*Exercise requirements*: Tally the lines in the rows below that contain the string "kern". Give only the number.

-- START OF Available records --

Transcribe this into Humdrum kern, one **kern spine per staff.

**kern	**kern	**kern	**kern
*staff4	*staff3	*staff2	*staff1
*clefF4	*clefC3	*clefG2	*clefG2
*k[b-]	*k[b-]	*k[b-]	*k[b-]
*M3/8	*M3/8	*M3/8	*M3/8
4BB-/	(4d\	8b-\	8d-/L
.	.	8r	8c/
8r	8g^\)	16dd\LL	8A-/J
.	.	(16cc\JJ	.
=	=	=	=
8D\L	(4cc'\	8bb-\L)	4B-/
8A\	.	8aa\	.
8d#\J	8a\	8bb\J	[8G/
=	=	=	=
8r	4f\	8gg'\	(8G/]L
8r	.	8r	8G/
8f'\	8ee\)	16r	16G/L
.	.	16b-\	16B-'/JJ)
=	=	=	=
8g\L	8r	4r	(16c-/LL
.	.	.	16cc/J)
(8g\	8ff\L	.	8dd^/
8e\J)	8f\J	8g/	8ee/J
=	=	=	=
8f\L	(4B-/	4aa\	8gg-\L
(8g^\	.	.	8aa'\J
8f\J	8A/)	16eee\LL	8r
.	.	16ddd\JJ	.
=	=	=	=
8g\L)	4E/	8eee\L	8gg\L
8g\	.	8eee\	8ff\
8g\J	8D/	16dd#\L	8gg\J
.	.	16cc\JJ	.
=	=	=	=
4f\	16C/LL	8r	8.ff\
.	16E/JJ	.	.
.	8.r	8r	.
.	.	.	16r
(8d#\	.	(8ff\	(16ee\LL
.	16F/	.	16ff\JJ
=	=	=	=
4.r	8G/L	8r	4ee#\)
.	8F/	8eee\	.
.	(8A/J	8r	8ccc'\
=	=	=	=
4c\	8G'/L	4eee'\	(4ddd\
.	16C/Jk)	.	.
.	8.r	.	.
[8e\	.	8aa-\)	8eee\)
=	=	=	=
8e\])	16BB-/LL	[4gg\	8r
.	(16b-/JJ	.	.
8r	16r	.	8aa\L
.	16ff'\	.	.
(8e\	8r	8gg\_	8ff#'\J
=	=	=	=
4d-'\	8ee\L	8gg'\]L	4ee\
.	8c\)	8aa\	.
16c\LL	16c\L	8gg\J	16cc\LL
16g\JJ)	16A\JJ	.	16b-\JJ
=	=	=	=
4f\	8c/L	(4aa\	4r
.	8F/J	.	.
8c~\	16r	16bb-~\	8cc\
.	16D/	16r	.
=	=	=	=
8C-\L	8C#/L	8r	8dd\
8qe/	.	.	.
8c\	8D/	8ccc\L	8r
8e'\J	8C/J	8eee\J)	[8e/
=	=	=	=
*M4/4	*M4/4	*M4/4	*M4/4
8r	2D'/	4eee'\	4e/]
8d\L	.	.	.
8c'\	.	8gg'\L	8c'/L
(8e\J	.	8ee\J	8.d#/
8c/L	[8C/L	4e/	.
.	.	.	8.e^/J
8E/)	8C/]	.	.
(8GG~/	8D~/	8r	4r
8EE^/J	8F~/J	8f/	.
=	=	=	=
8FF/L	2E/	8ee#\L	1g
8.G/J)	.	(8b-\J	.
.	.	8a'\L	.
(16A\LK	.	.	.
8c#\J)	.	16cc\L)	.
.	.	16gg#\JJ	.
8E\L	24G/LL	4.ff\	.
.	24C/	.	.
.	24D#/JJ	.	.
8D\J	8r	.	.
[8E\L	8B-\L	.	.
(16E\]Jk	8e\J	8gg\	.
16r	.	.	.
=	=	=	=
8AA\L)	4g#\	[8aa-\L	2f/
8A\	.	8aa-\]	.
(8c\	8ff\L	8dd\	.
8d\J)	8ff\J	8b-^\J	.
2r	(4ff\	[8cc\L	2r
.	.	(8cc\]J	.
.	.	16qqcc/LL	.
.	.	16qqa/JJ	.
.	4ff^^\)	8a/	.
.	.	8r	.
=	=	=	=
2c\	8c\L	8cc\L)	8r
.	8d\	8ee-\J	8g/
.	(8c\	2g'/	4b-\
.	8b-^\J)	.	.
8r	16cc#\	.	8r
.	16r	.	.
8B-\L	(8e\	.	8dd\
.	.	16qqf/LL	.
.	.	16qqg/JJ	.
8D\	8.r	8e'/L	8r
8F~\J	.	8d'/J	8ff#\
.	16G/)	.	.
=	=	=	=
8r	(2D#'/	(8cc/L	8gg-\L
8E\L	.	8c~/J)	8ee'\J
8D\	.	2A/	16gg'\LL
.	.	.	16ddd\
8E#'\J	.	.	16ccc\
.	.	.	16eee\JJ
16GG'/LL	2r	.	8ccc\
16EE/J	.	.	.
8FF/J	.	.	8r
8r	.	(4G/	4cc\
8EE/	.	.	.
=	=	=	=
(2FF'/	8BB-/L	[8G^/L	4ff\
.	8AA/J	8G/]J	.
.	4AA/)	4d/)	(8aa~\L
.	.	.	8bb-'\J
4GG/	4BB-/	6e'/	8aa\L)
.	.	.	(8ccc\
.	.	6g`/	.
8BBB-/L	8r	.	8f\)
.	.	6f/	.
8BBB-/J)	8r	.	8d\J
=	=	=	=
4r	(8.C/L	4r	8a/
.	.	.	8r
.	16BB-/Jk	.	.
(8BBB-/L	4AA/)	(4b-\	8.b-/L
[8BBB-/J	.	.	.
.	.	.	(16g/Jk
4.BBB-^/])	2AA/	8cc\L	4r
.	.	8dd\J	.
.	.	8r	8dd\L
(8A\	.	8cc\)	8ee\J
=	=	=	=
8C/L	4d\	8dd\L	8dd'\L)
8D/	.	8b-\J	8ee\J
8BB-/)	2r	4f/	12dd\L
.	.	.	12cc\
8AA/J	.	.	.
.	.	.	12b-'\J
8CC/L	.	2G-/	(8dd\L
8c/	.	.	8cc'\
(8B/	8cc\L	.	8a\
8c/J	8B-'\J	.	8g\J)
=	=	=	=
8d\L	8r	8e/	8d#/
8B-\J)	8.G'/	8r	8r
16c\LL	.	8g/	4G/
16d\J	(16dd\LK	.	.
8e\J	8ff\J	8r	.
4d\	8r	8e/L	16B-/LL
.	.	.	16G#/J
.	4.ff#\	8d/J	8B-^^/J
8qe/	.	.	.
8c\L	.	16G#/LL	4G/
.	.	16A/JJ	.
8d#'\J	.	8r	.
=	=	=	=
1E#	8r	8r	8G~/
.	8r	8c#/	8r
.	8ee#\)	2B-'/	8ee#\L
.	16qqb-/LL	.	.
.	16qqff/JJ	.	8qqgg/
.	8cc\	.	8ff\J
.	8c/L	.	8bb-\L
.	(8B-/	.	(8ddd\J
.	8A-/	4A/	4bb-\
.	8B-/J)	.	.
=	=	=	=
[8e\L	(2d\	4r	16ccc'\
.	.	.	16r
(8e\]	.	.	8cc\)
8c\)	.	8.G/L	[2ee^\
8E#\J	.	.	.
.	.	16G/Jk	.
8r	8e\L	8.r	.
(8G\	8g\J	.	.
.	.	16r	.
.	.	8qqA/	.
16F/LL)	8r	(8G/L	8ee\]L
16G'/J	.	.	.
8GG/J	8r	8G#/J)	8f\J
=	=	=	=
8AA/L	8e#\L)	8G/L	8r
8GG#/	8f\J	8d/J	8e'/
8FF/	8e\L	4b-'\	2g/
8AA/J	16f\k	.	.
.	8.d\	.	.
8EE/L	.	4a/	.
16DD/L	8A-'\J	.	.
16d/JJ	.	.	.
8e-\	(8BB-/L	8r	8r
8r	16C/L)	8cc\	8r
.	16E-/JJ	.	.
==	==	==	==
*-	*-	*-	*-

-- END OF Available records --

*Solution below*: 2